* start *
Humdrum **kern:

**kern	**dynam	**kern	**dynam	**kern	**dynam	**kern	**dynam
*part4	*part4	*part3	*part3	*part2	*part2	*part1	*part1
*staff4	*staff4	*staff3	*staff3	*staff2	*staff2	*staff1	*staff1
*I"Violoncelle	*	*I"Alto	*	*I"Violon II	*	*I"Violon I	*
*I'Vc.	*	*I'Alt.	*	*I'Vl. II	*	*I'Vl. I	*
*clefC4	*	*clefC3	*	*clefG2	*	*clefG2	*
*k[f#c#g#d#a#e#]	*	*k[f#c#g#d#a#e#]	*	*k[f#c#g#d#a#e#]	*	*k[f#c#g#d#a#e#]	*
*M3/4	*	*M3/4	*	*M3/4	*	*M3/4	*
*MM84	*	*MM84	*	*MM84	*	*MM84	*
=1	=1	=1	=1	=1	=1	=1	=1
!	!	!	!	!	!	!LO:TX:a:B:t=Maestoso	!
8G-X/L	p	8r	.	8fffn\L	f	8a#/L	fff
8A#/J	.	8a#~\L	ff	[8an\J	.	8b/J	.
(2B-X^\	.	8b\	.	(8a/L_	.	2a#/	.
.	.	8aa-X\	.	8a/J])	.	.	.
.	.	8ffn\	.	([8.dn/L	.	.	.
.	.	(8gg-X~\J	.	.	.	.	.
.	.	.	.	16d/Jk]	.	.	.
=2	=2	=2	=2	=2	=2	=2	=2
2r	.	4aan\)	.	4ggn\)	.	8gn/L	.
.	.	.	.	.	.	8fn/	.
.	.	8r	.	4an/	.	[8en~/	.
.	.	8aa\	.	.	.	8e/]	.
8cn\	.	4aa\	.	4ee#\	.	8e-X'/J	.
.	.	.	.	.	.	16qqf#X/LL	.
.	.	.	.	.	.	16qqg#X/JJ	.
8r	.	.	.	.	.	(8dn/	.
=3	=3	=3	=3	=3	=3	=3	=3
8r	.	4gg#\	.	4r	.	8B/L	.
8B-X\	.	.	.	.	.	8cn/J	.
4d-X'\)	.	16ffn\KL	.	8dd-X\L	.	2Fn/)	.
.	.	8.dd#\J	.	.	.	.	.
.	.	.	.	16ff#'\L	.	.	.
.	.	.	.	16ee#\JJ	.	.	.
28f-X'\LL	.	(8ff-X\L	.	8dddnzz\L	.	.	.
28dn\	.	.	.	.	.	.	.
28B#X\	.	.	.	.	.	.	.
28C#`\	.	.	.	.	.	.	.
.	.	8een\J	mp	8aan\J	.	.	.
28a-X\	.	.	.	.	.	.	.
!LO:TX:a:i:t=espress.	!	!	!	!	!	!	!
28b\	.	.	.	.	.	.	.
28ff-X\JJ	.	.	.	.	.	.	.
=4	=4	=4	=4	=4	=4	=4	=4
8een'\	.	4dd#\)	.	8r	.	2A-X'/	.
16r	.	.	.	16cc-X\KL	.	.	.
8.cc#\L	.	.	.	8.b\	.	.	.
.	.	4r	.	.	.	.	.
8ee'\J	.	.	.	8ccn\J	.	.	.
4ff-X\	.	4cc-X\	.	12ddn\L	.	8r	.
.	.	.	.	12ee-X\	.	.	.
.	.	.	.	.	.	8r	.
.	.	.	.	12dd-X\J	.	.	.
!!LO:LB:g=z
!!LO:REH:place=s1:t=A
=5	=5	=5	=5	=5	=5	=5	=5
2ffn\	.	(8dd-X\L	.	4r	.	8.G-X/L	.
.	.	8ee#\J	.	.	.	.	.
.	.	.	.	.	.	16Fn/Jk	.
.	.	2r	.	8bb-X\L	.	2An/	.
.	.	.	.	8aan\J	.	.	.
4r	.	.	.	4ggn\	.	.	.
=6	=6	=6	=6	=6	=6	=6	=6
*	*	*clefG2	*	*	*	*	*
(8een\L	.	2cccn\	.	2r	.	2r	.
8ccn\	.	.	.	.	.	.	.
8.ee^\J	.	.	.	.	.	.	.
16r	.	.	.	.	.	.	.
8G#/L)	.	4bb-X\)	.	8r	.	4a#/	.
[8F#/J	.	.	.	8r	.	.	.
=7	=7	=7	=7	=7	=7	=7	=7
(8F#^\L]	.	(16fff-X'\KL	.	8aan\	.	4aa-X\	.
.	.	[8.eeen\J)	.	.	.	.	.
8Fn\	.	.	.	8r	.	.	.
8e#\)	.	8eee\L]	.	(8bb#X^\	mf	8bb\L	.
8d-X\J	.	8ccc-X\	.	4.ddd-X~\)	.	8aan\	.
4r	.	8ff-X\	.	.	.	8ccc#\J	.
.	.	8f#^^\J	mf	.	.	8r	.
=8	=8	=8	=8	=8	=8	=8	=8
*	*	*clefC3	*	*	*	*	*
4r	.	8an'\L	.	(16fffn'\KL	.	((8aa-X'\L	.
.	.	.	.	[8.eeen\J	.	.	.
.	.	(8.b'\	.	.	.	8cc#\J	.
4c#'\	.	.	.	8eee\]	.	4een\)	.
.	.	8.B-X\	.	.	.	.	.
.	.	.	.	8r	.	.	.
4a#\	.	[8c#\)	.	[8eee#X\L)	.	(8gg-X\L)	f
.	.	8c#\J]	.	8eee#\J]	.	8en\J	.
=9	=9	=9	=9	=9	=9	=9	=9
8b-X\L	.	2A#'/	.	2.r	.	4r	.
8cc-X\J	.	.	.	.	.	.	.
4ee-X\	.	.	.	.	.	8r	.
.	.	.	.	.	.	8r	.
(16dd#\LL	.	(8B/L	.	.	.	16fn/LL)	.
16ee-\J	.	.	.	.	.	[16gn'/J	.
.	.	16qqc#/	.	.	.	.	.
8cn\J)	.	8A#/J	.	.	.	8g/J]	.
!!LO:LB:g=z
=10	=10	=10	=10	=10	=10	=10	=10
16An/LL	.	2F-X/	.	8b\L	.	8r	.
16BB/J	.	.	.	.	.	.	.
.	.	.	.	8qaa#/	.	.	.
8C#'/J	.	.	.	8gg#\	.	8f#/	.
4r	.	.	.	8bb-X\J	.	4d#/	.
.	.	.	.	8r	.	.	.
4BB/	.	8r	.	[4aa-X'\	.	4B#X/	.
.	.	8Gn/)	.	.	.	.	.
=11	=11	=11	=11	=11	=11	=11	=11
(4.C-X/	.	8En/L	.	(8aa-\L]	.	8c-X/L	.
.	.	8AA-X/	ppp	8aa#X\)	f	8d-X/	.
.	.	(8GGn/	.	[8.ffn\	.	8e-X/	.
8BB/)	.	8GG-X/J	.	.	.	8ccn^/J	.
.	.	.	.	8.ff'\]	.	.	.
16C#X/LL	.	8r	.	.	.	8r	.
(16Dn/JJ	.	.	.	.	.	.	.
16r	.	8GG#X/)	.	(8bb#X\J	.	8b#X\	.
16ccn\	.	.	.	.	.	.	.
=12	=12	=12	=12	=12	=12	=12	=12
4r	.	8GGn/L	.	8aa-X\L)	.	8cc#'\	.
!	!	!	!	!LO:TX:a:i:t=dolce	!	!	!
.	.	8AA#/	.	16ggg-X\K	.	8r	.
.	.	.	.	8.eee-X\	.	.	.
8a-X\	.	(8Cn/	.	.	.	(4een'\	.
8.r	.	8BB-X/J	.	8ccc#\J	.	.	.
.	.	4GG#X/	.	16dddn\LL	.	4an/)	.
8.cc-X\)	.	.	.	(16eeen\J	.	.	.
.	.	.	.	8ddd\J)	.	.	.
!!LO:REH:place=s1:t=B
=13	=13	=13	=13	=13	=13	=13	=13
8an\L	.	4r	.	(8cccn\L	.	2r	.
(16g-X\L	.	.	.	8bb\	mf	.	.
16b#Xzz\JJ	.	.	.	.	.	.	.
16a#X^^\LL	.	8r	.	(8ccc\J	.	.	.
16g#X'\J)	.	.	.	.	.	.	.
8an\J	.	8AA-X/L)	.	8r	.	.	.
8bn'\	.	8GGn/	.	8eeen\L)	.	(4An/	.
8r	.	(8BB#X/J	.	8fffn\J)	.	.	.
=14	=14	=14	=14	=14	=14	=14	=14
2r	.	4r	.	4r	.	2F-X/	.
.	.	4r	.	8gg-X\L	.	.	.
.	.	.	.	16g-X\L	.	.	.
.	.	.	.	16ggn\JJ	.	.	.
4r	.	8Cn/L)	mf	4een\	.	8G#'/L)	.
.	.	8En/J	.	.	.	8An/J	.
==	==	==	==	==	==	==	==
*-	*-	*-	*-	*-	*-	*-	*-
* end *
Find each line above that contains the string "kern" and copy it out.

Humdrum **kern:
**kern	**dynam	**kern	**dynam	**kern	**dynam	**kern	**dynam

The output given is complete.